Itemized modification records =>

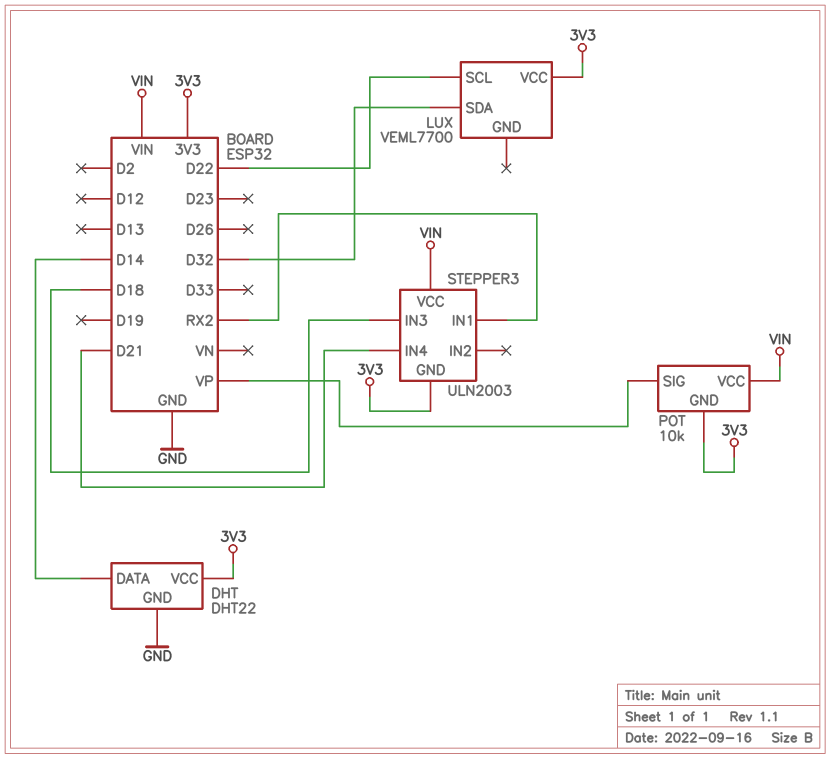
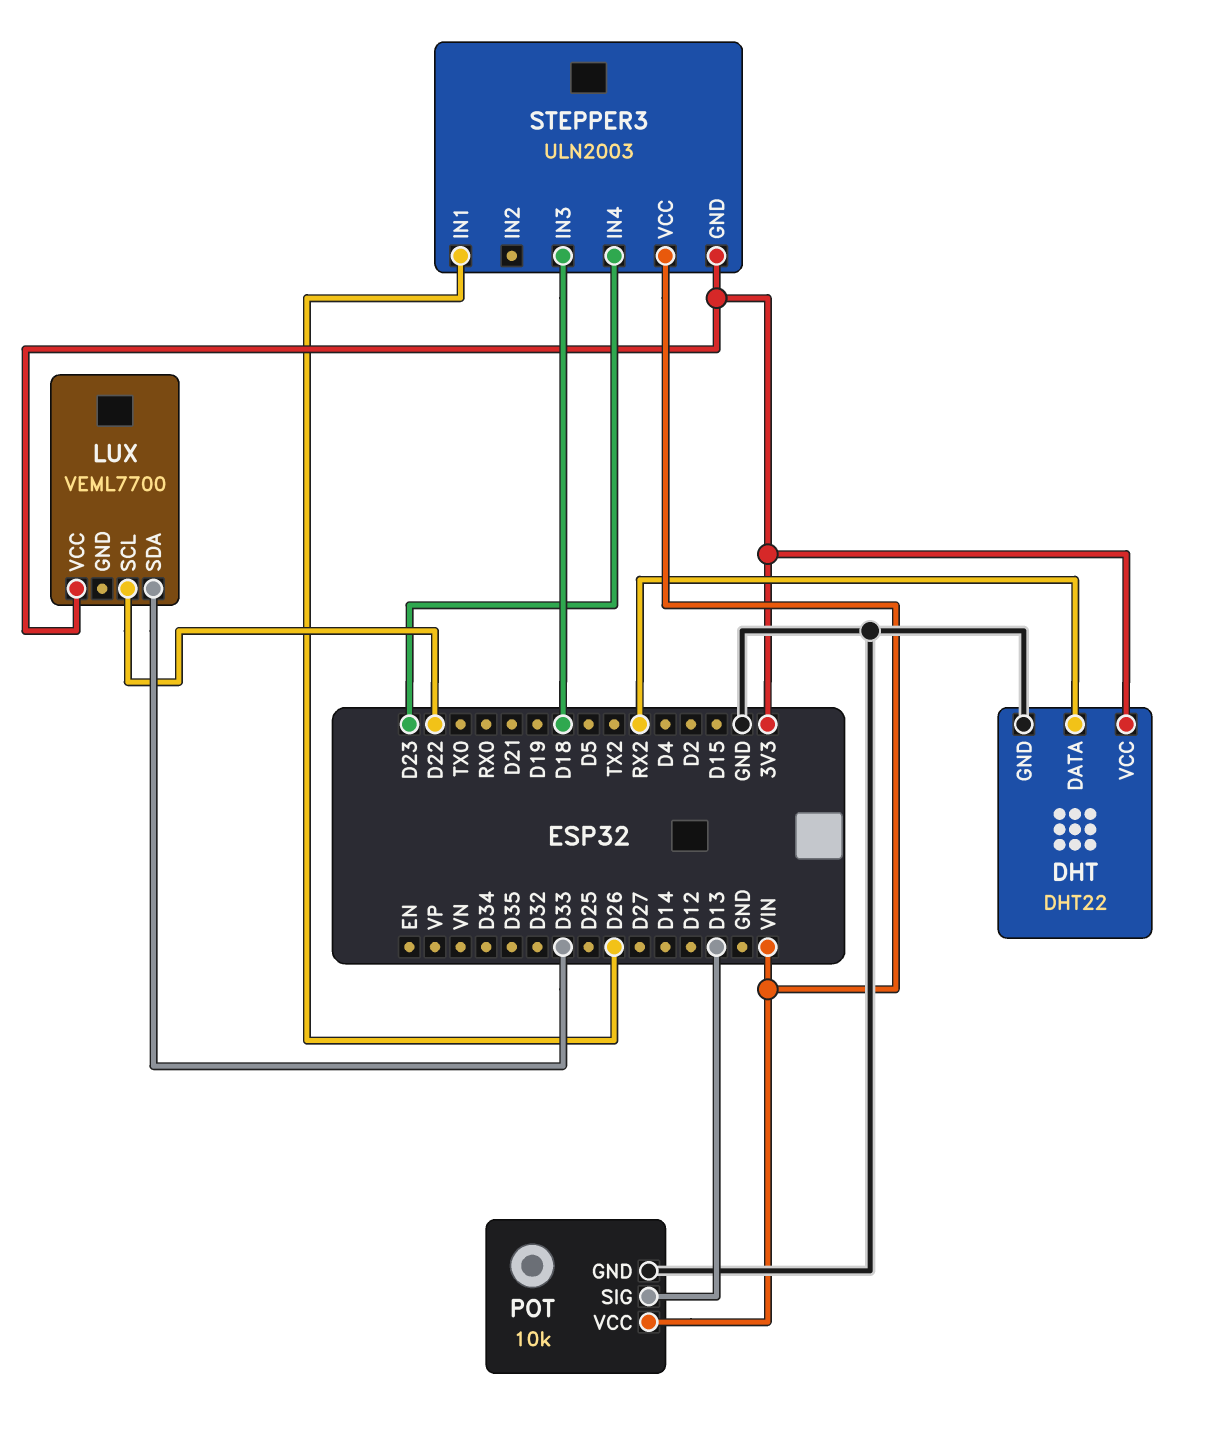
DHT pin DATA: D14 -> RX2
LUX pin SDA: D32 -> D33
POT pin GND: 3V3 -> GND
POT pin SIG: VP -> D13
STEPPER3 pin IN1: RX2 -> D26
STEPPER3 pin IN4: D21 -> D23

Directions => Print the line with "LUX pin SDA: D32 -> D33" and every line after it in the entries above, exactly as written. Leave out all other lines.

Result of this task =>
LUX pin SDA: D32 -> D33
POT pin GND: 3V3 -> GND
POT pin SIG: VP -> D13
STEPPER3 pin IN1: RX2 -> D26
STEPPER3 pin IN4: D21 -> D23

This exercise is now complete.